*** Provided records ***

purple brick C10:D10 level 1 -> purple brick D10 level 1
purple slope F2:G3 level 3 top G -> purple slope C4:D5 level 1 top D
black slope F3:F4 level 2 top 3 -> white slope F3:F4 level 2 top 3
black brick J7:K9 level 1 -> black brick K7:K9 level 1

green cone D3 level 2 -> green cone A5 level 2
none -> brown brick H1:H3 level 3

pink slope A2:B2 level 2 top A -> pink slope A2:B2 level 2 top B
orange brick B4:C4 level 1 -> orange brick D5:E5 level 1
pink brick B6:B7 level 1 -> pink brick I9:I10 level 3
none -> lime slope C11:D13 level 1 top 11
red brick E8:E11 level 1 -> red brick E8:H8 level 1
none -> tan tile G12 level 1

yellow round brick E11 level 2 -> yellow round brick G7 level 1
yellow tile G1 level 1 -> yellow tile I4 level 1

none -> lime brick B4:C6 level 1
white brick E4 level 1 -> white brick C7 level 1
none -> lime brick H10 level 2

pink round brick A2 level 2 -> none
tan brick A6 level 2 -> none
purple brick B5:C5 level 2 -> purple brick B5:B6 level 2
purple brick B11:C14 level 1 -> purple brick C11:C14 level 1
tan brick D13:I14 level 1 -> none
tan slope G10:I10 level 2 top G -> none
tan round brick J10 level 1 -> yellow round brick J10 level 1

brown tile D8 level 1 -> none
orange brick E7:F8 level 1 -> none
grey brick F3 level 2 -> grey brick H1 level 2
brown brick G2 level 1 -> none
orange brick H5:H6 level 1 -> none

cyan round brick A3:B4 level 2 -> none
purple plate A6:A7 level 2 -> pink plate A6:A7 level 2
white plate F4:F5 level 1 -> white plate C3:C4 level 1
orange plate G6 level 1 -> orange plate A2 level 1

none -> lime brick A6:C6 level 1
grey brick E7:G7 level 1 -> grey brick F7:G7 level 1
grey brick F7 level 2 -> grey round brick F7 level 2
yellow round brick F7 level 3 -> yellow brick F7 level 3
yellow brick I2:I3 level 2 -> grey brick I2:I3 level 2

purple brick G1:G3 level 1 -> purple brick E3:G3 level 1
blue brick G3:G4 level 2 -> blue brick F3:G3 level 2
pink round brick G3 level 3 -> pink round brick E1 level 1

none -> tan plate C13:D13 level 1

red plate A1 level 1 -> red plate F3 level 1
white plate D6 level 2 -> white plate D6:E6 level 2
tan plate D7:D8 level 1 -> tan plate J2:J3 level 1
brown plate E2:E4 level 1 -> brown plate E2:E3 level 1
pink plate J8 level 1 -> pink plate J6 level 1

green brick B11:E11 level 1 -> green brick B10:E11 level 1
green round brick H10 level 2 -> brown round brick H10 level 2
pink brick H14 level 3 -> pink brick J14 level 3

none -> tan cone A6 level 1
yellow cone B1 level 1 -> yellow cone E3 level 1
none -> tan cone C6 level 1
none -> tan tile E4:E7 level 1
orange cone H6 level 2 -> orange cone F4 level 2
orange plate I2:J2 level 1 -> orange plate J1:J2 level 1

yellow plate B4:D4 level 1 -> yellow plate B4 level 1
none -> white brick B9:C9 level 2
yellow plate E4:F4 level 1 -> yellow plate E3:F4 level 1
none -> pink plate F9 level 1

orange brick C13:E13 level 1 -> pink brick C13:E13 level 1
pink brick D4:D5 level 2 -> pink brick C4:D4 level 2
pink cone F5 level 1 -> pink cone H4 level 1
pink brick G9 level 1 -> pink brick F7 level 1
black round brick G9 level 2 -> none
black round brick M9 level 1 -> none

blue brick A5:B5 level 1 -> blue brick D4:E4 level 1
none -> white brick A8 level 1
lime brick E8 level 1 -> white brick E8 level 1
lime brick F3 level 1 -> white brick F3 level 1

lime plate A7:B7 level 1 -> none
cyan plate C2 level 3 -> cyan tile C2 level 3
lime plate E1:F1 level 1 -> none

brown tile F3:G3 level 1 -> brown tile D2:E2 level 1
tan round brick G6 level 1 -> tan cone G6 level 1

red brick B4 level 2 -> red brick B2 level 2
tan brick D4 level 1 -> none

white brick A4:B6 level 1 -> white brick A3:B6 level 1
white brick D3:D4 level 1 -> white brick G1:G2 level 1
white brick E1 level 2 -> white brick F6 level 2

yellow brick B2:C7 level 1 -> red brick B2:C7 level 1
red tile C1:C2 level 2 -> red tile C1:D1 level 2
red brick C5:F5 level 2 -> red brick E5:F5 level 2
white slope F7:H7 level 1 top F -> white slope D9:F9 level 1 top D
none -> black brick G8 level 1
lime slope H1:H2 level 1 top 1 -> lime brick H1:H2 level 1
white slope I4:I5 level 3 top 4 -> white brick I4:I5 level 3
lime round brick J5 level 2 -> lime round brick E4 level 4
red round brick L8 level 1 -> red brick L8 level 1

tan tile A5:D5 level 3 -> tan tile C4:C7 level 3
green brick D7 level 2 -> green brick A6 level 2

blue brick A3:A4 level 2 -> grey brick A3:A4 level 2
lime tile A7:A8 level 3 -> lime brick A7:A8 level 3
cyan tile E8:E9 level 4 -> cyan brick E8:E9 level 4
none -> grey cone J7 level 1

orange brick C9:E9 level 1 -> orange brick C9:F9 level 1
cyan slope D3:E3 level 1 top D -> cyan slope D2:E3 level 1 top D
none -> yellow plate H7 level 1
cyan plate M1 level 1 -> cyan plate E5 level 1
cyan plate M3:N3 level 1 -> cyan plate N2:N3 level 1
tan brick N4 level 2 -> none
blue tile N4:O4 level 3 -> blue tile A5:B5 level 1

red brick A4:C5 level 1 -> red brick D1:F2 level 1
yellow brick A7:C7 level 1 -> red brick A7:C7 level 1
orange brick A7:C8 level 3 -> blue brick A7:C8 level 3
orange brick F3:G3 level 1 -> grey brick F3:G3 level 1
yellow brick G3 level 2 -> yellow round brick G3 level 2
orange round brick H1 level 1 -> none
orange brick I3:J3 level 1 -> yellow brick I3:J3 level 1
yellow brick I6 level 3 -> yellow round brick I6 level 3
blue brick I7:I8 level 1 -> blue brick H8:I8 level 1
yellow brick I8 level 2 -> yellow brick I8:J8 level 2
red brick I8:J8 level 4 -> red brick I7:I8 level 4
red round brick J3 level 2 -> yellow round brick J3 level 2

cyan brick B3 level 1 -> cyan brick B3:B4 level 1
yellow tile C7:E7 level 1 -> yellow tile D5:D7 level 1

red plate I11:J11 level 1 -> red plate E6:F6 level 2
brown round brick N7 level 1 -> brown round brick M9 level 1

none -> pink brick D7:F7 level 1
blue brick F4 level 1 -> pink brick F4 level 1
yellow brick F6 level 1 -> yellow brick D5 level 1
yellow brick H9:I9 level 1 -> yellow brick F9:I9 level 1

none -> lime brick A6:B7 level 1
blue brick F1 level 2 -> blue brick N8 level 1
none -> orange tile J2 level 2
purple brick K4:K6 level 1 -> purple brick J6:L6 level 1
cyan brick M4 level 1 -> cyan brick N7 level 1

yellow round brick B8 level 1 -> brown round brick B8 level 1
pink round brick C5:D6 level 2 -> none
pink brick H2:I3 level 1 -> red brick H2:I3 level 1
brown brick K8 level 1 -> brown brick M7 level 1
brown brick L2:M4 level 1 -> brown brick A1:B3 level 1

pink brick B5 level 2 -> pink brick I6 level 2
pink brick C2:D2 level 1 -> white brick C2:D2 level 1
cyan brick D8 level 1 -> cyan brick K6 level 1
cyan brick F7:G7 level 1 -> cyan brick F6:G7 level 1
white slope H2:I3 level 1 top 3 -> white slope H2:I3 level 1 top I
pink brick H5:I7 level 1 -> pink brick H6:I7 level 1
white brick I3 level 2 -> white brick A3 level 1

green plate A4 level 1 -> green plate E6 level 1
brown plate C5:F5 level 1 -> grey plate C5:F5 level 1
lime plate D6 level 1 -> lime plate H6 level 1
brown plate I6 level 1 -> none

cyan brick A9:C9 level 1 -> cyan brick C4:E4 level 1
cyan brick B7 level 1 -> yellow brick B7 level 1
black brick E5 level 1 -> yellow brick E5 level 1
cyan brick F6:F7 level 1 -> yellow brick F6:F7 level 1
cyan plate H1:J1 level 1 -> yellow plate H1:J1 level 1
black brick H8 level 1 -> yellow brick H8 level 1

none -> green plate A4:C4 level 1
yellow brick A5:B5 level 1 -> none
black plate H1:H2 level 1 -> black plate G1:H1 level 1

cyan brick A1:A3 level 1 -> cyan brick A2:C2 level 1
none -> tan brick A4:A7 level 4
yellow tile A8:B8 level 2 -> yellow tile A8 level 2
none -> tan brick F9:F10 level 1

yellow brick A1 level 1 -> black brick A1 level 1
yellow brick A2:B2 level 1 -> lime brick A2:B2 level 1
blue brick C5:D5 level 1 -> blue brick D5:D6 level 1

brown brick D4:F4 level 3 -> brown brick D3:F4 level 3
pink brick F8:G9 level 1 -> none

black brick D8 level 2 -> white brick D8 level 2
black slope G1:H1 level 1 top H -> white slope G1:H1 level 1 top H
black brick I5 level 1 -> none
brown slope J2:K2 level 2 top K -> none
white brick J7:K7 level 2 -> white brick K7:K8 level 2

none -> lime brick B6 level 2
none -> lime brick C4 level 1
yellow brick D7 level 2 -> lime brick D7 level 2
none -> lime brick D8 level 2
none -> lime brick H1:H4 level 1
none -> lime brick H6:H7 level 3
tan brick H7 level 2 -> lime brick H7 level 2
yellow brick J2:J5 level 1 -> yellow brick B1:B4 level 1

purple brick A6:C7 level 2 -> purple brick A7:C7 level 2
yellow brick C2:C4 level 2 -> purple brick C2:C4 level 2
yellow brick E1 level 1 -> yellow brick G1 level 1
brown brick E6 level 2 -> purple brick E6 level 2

*** End of Provided records ***

If a line of the data above contains "green", copy it out.

green cone D3 level 2 -> green cone A5 level 2
green brick B11:E11 level 1 -> green brick B10:E11 level 1
green round brick H10 level 2 -> brown round brick H10 level 2
green brick D7 level 2 -> green brick A6 level 2
green plate A4 level 1 -> green plate E6 level 1
none -> green plate A4:C4 level 1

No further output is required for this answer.